> _Task instructions_
From the entries below, pull out every line that contains the string "override" and copy each one in full.

> _Dataset entries_

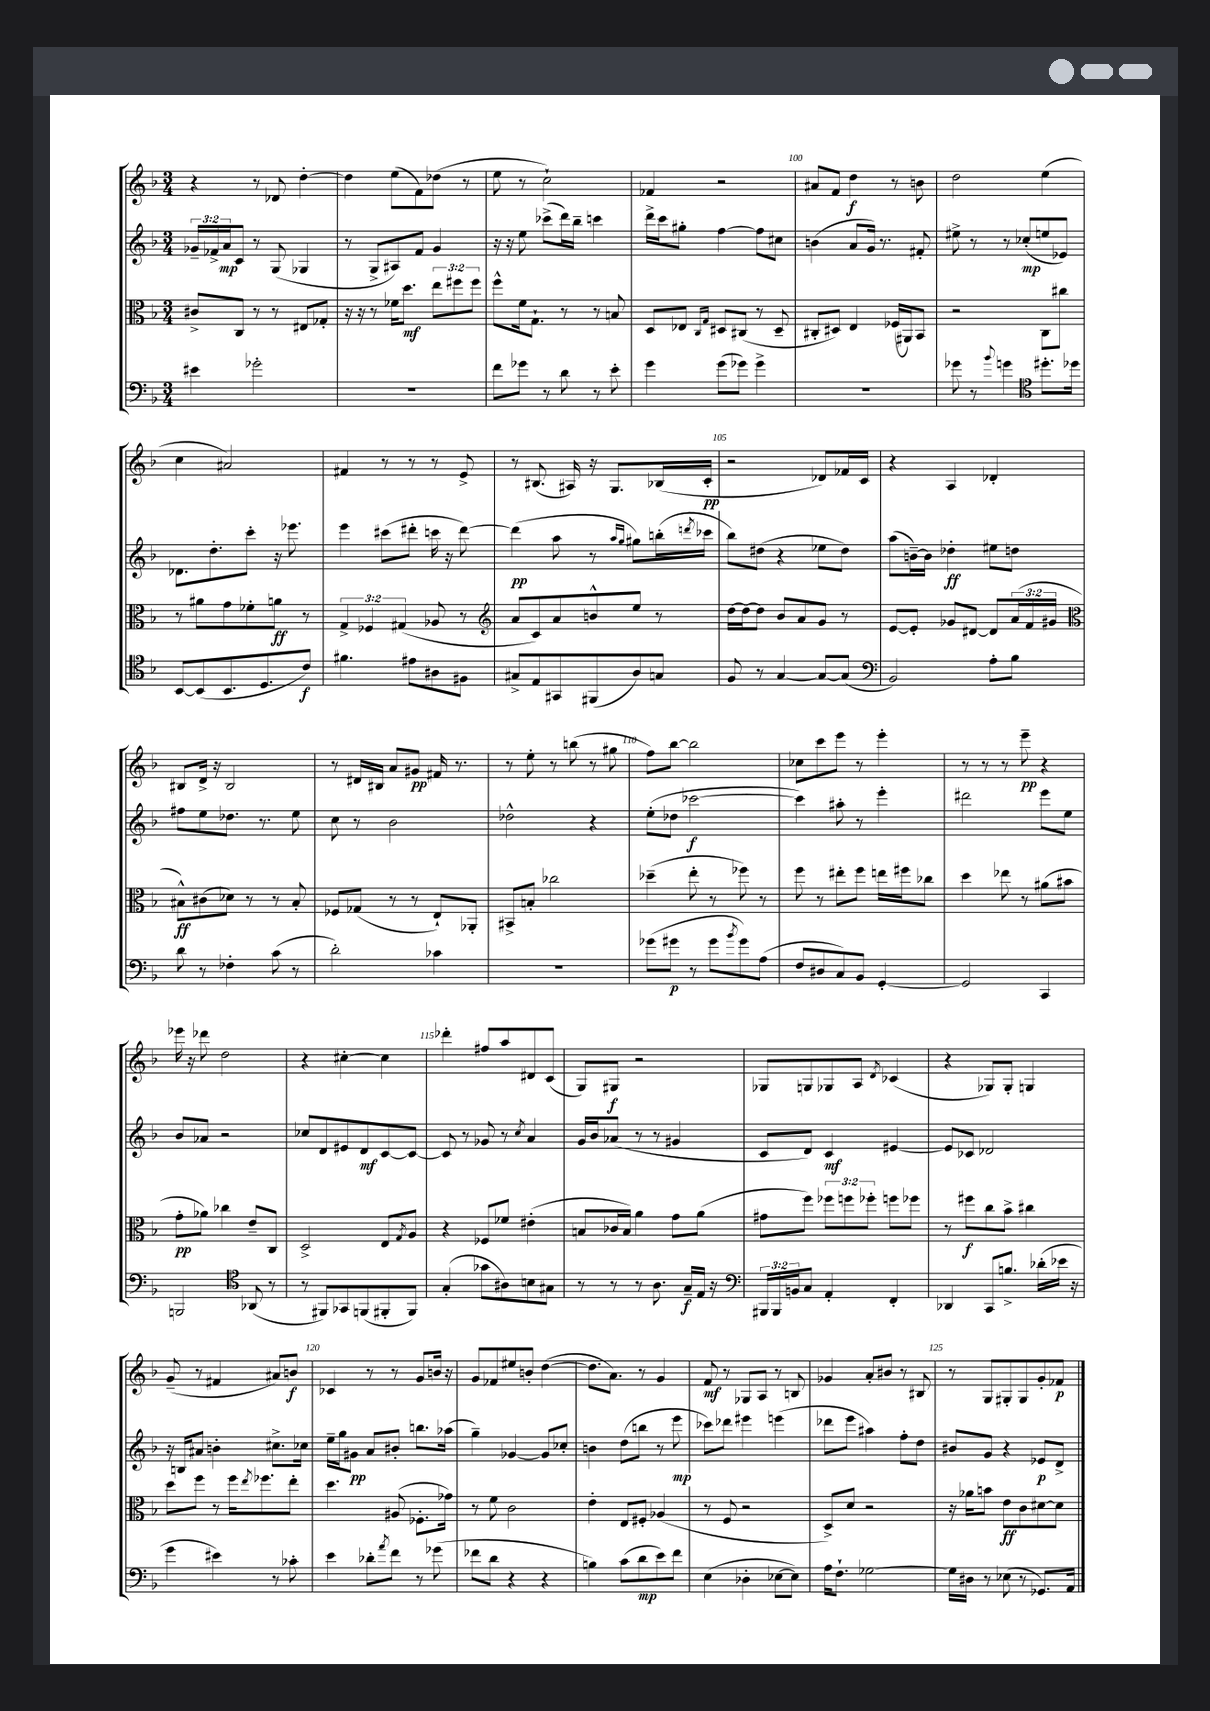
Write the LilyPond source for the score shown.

<<
\new StaffGroup <<
\new Staff = "s0" {
    \clef treble \key f \major \numericTimeSignature \time 3/4
    r4 r8 des'8 d''4~-. |
    d''4 e''8( f'8) des''8( r8 |
    e''8 r8 c''2-!) |
    fes'4 r2 |
    ais'8 f'8 d''4\f r8 b'8 |
    d''2 e''4( |
    c''4 ais'2) |
    fis'4 r8 r8 r8 e'8-> |
    r8 bis8.( ais16) r16 g8. bes16( c'16-.\pp |
    r2 des'8) fes'16 c'16 |
    r4 a4 des'4-. |
    bis8 d'16-> r16 bis2 |
    r8 dis'16 bis16 a'8 gis'8\pp fis'16 r8. |
    r8 e''8-. r8 b''8( r8 gis''8 |
    f''8) bes''8~ bes''2 |
    ces''8 c'''8 e'''8 r8 e'''4-. |
    r8 r8 r8 e'''8--\pp r4 |
    ees'''16 r16 des'''8 d''2 |
    r4 cis''4~-. cis''4 |
    des'''4-. fis''8 a''8 dis'8 c'8( |
    g8) gis8\f r2 |
    ges8 g8 ges8 a8 \acciaccatura { d'8 } ces'4( |
    r4 ges8) ges8-. g4 |
    g'8--( r8 fis'4 ais'8) b'8\f |
    ces'4 r8 r8 g'8 b'16 r16 |
    g'8 fes'8 eis''8 b'8-. d''4~( |
    d''8. a'8.) r8 g'4 |
    f'8\mf r8 ges8 a8 r8 b8 |
    ges'4 a'8-. bis'8 r8 bis8 |
    r8 g8 gis8-. gis8 g'8-. fes'8\p \bar "|." |
}
\new Staff = "s1" {
    \clef treble \key f \major \numericTimeSignature \time 3/4 \override Staff.TupletNumber.text = #tuplet-number::calc-fraction-text
    \tuplet 3/2 { ges'16-- fes'16-> a'16\mp } c'8 r8 g8( ges4 |
    r8 g8-> ais8) f'8 g'4 |
    r16 r16 e''8 ces'''8->( d'''16) bes''16-- c'''4 |
    d'''16-> c'''16 gis''8-. f''4~ f''8 cis''8 |
    b'4( a'8 g'16) r8. fis'8-. |
    eis''8-> r8 r8 ces''8-.\mp( e''8 ees'8) |
    des'8. d''8.-. c'''8-. r16 ees'''8. |
    e'''4 cis'''8( dis'''8-. c'''16 r16 dis'''8~) |
    dis'''4\pp( a''8 r8 \grace { a''16 g''16 } gis''8) b''16-.( \acciaccatura { d'''8 } ces'''16 |
    bes''8) dis''8( r4 ees''8 dis''8) |
    a''8( b'16~--) b'16 des''4-.\ff eis''8 d''8 |
    fis''8 e''8 des''8. r8. e''8 |
    c''8 r8 bes'2 |
    des''2-^ r4 |
    e''8-.( des''8 ces'''2~\f |
    ces'''4) ais''8-. r8 e'''4-. |
    dis'''2 e'''8 e''8 |
    bes'8 aes'8 r2 |
    ces''8 d'8 eis'8 d'8\mf c'8~ c'8~ |
    c'8 r8 ges'8 r8 \acciaccatura { c''8 } a'4 |
    g'16 bes'16 aes'8( r8 r8 gis'4 |
    c'8 d'8) c'4\mf eis'4~ |
    eis'8 ces'8 des'2 |
    r16 b16 ais'8 b'4-. cis''8.-> ces''16 |
    e''16-- g''16 gis'8\pp a'8 bis'8-. b''8. aes''16( |
    g''4--) ges'4~ ges'8 ces''8-. |
    b'4 d''8( b''8 r8 e'''8\mp |
    ces'''8) des'''8 eis'''4 e'''4( |
    des'''8 e'''8 ais''4) f''8-. d''8 |
    bis'8 g'8 r4 ees'8\p d'8-> \bar "|." |
}
\new Staff = "s2" {
    \clef alto \key f \major \numericTimeSignature \time 3/4 \override Staff.TupletNumber.text = #tuplet-number::calc-fraction-text
    cis'8-> c8 r8 r8 eis8 ges8-. |
    r16 r16 r8 fes'16 d''8.\mf \tuplet 3/2 { e''8 fis''8 fis''8 } |
    f''8-^ f'16 g8.-! r8 r8 b8 |
    d8 ees8 \grace { c16 g16 } dis8 cis8( r8 dis8-- |
    cis8-. dis8) e4 fes16( ais,16) bes,8 |
    r2 c8 cis''8 |
    r8 ais'8 g'8 fes'8-. a'8\ff r8 |
    \tuplet 3/2 { g4-> fes4 gis4( } aes8 r8 |
    \clef treble a'8 c'8) a'8 b'8-^ e''8 r8 |
    d''16~ d''16~ d''8 bes'8 a'8 g'8 r8 |
    e'8~ e'8-. ges'8 dis'8~ dis'8 \tuplet 3/2 { a'16( f'16 gis'16 } |
    \clef alto bis8-^\ff) cis'8( des'8) r8 r8 bis8-. |
    fes8 ges8( r8 r8 e8-!) aes,8-. |
    bis,8-> b8-. ces''2 |
    des''4--( e''8-. r8 fes''8) r8 |
    f''8 r8 eis''8-. f''8 e''16 fis''16 ces''8 |
    d''4 ees''8 r8 ais'8( bis'8 |
    g'8-.\pp aes'8) ces''4 e'8-- c8 |
    d2-> e8 \acciaccatura { g8 } a8 |
    r4 fes8 fes'8 eis'4-.( |
    b8 ces'16 b16) a'4 g'8 a'8( |
    gis'8 f''8) \tuplet 3/2 { fes''8 f''8 fes''8-. } f''8 fes''8 |
    r8 fis''8\f c''8 bes'8-> cis''4 |
    d''8 f''8 r8 f''16 \acciaccatura { e''8 } fes''8. e''8-. |
    d''4. ais8( fes8.-. ges'16) |
    r8 f'8 c'2 |
    e'4-. e8 fis8-. aes4( |
    r8 f8 r2 |
    d8->) d'8 r2 |
    r16 aes'16 b'8 e'8\ff c'8 dis'8~ dis'8 \bar "|." |
}
\new Staff = "s3" {
    \clef bass \key f \major \numericTimeSignature \time 3/4 \override Staff.TupletNumber.text = #tuplet-number::calc-fraction-text
    eis'4 ges'2-. |
    R2. |
    f'8 ges'8 r8 d'8 r8 e'8-. |
    g'4 g'8( ges'8) ges'4-> |
    R2. |
    ges'8 r8 \appoggiatura { bes'8 } g'4 \clef tenor dis''8.-. des''16 |
    bes,8~ bes,8( bes,8. d8. c'8\f) |
    fis'4. eis'8 ais8 fis8 |
    gis8-> e8 gis,8 fis,8( a8) g8 |
    f8 r8 g4~ g8~ g8( |
    \clef bass bes,2) a8-. bes8 |
    d'8 r8 fes4-. c'8( r8 |
    d'2-.) ces'4 |
    R2. |
    ges'8( gis'8\p r8 gis'8 \acciaccatura { bes'8 } gis'8) a8( |
    f8 dis8 c8) bes,8 g,4~-. |
    g,2 c,4 |
    b,,2 \clef tenor aes,8( r8 |
    r8 fis,8) ges,8 f,8( fis,8-. fis,8) |
    g4-.( ges'8 ais8) b8 gis8 |
    r8 r8 r8 a8. g16--\f e16 r16 |
    \clef bass \tuplet 3/2 { bis,,16 bis,,16 b,16 } c8 a,4-. f,4-. |
    des,4 c,8 b8.-> des'16-.( ees'16 r16 |
    g'4 eis'4) r8 ces'8-. |
    e'4 des'8-. \acciaccatura { a'8 } f'8 r8 ges'8( |
    fes'8 d'8 r4 r4 |
    b4) c'8( d'8\mp e'8) f'8 |
    e4( des4-. ees8~ ees8) |
    a16 f8.-! ges2~ |
    ges16 dis16 r8 ees8( r8 ges,8.) a,16 \bar "|." |
}
>>
>>
\layout { \context { \Score currentBarNumber = #96 \override BarNumber.break-visibility = ##(#f #t #t) barNumberVisibility = #(every-nth-bar-number-visible 5) } }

> _Written response_
    \clef treble \key f \major \numericTimeSignature \time 3/4 \override Staff.TupletNumber.text = #tuplet-number::calc-fraction-text
    \clef alto \key f \major \numericTimeSignature \time 3/4 \override Staff.TupletNumber.text = #tuplet-number::calc-fraction-text
    \clef bass \key f \major \numericTimeSignature \time 3/4 \override Staff.TupletNumber.text = #tuplet-number::calc-fraction-text
\layout { \context { \Score currentBarNumber = #96 \override BarNumber.break-visibility = ##(#f #t #t) barNumberVisibility = #(every-nth-bar-number-visible 5) } }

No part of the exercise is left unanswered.